Prompt:
The output should be every line below that includes the word "flashlight".

Dataset excerpt:
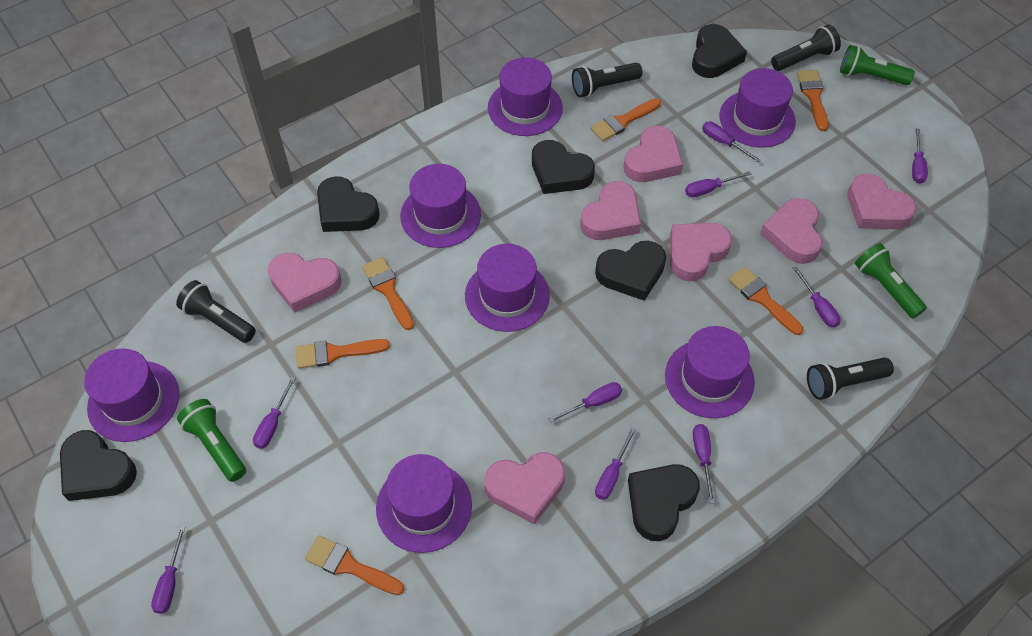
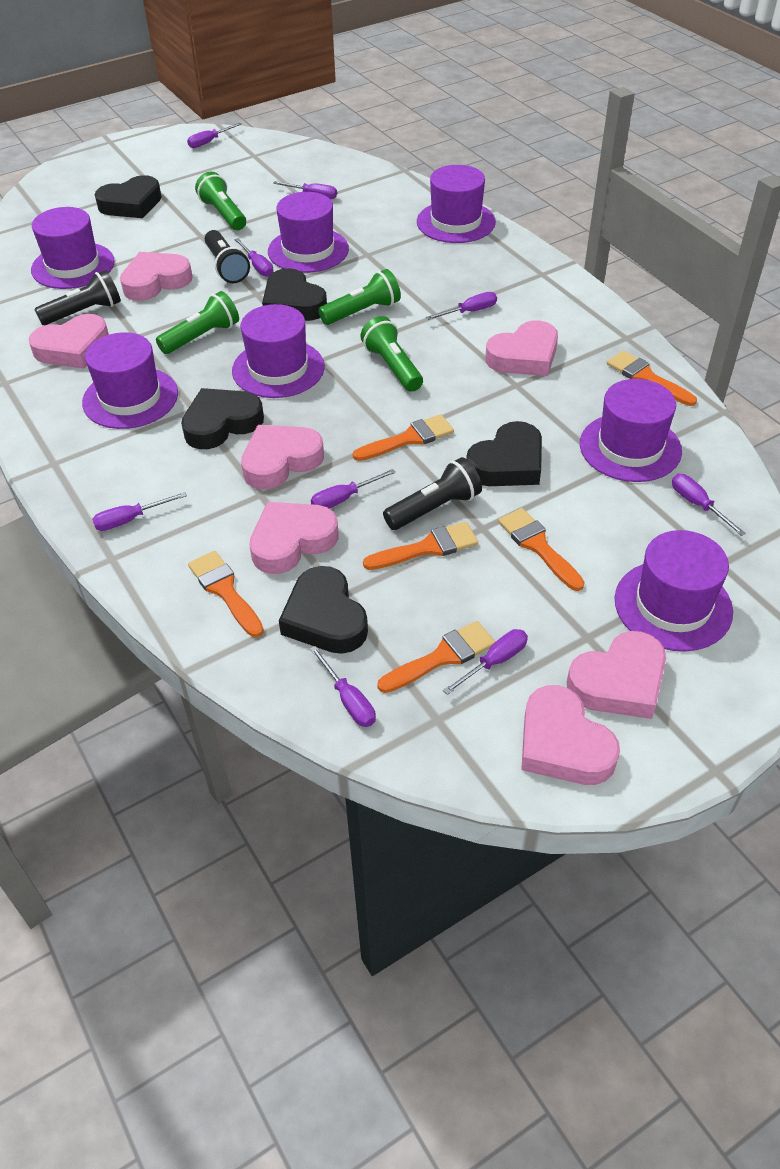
black flashlight: 4 -> 3
black heart: 6 -> 5
green flashlight: 3 -> 4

Result of the task:
black flashlight: 4 -> 3
green flashlight: 3 -> 4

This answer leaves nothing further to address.